-------- Study material --------

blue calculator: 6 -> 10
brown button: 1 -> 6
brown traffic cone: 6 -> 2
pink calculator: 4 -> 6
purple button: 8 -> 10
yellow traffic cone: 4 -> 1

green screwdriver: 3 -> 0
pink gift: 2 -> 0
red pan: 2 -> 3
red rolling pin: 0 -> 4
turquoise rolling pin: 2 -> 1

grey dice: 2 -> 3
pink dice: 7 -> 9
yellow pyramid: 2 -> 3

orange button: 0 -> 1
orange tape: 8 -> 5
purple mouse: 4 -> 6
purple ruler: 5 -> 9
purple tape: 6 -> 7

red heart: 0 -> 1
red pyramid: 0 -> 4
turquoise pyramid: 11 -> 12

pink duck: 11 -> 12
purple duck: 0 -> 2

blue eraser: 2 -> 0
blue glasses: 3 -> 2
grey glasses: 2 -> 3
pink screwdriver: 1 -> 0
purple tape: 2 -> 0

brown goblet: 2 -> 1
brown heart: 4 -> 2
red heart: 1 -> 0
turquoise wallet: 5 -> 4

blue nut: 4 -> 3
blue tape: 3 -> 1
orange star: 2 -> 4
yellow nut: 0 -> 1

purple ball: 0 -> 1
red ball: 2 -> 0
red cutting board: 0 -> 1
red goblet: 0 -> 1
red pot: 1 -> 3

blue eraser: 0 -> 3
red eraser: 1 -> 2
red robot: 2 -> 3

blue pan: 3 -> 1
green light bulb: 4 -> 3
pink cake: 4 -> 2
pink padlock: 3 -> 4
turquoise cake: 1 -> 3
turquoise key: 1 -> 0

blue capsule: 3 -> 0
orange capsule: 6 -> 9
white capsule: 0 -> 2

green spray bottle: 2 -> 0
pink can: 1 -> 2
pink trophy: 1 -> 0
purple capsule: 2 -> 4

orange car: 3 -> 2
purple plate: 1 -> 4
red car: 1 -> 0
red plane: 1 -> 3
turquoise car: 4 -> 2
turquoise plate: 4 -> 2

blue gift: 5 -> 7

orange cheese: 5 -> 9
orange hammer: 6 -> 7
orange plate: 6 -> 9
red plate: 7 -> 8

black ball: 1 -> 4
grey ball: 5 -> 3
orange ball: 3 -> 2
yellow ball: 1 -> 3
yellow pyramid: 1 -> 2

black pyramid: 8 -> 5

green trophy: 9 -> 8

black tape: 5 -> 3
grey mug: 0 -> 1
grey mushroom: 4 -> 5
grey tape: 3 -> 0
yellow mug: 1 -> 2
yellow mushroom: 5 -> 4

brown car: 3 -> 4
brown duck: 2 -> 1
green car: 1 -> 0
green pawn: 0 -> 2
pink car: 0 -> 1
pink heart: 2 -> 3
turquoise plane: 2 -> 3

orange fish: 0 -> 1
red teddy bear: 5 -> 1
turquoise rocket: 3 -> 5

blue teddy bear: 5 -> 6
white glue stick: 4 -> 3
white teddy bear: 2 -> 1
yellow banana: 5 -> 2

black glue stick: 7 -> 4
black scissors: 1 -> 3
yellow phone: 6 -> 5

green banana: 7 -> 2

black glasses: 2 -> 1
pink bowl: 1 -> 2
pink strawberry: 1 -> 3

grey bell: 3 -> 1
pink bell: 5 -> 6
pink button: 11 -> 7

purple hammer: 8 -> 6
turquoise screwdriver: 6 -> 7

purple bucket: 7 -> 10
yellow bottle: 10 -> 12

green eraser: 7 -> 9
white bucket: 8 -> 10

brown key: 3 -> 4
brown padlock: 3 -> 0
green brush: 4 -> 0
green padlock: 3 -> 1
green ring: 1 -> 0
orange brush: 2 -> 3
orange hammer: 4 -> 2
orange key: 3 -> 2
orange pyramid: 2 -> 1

--------

With the first line being the one containing "brown traffic cone: 6 -> 2" and the last line the one containing "purple tape: 2 -> 0", transcribe exactly the lines above that fall in that range.

# Expected answer
brown traffic cone: 6 -> 2
pink calculator: 4 -> 6
purple button: 8 -> 10
yellow traffic cone: 4 -> 1

green screwdriver: 3 -> 0
pink gift: 2 -> 0
red pan: 2 -> 3
red rolling pin: 0 -> 4
turquoise rolling pin: 2 -> 1

grey dice: 2 -> 3
pink dice: 7 -> 9
yellow pyramid: 2 -> 3

orange button: 0 -> 1
orange tape: 8 -> 5
purple mouse: 4 -> 6
purple ruler: 5 -> 9
purple tape: 6 -> 7

red heart: 0 -> 1
red pyramid: 0 -> 4
turquoise pyramid: 11 -> 12

pink duck: 11 -> 12
purple duck: 0 -> 2

blue eraser: 2 -> 0
blue glasses: 3 -> 2
grey glasses: 2 -> 3
pink screwdriver: 1 -> 0
purple tape: 2 -> 0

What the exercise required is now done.